> WHAT YOU SHOULD DO: Your answer must be an exact transcription of the data, with every picture omitted.

Top of EXTRACTED RECORDS

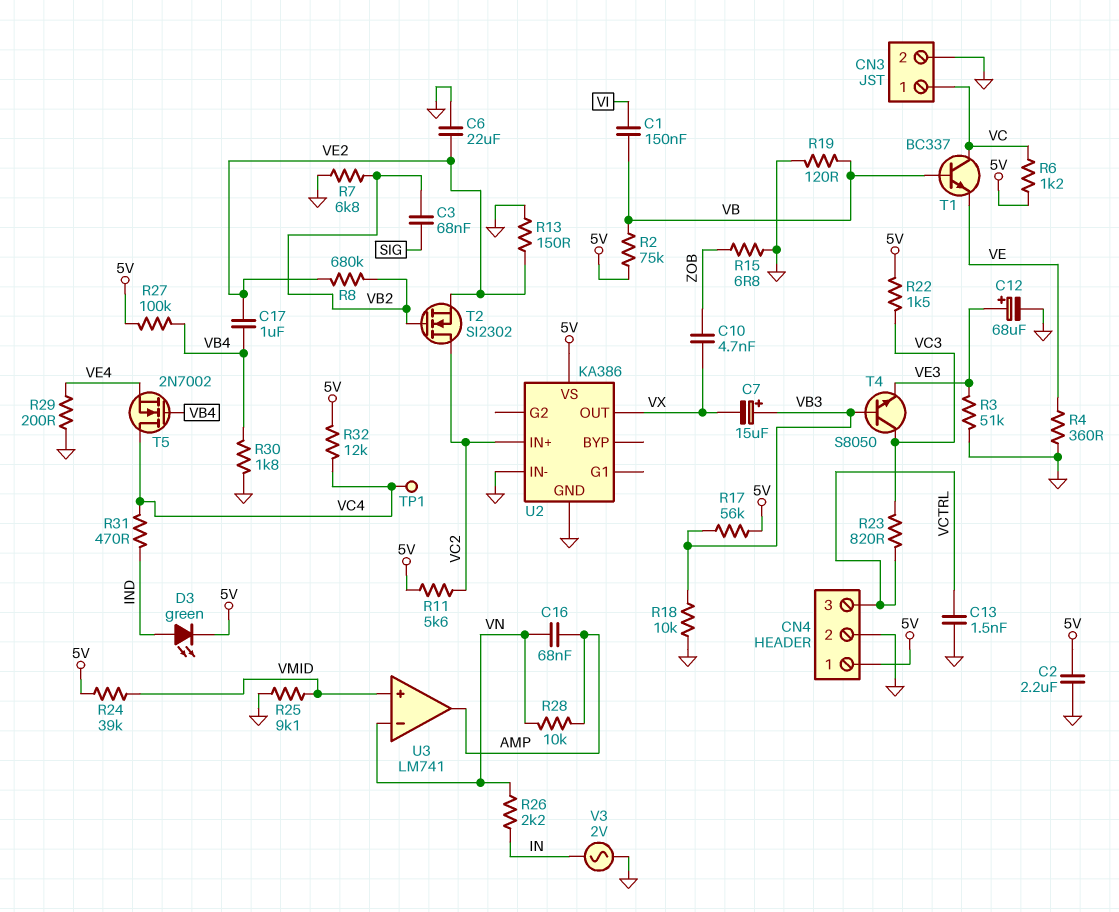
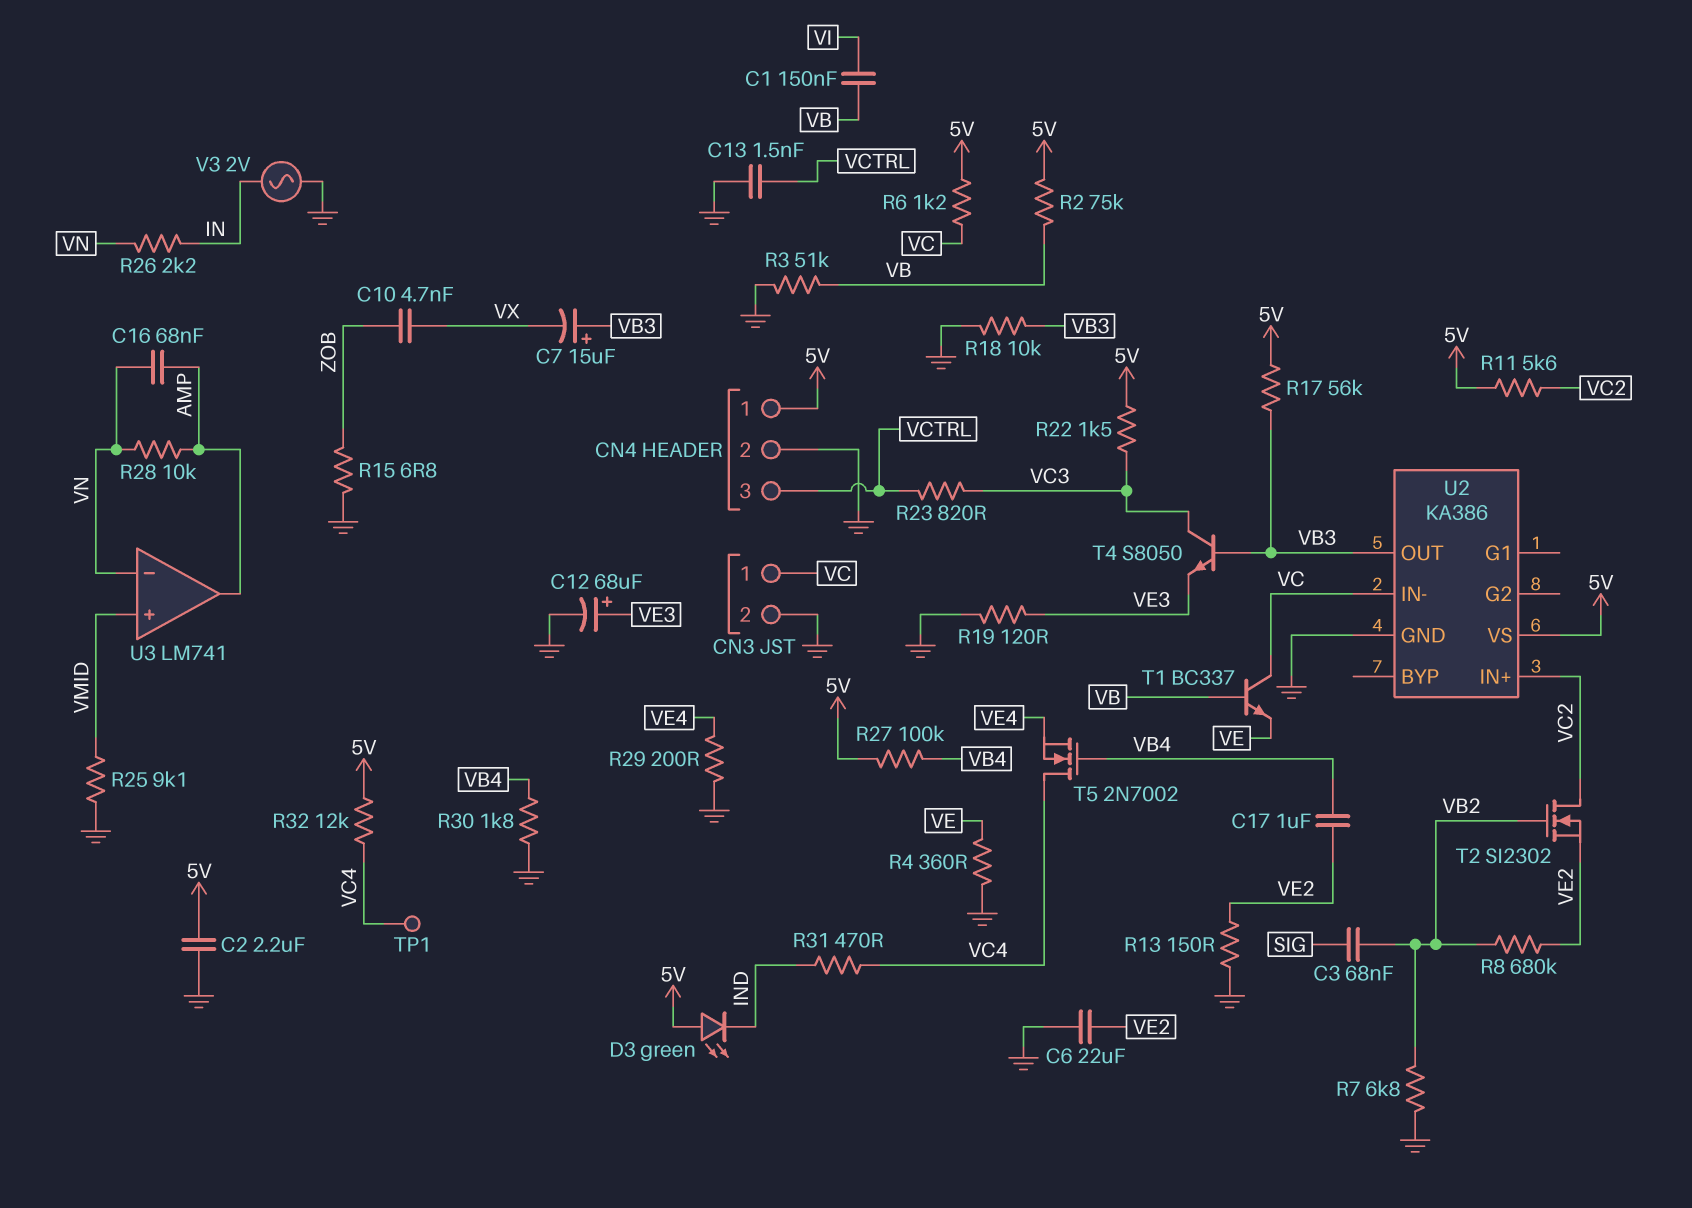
D3: LED green (A IND, K 5V) -> LED green (A 5V, K IND)
R3: 51k (GND, VE3) -> 51k (GND, VB)
R19: 120 (GND, VB) -> 120 (GND, VE3)
R24: 39k (5V, VMID) -> none
U2 pin IN-: GND -> VC
U2 pin OUT: VX -> VB3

Bottom of EXTRACTED RECORDS

> WRITTEN SOLUTION:
D3: LED green (A IND, K 5V) -> LED green (A 5V, K IND)
R3: 51k (GND, VE3) -> 51k (GND, VB)
R19: 120 (GND, VB) -> 120 (GND, VE3)
R24: 39k (5V, VMID) -> none
U2 pin IN-: GND -> VC
U2 pin OUT: VX -> VB3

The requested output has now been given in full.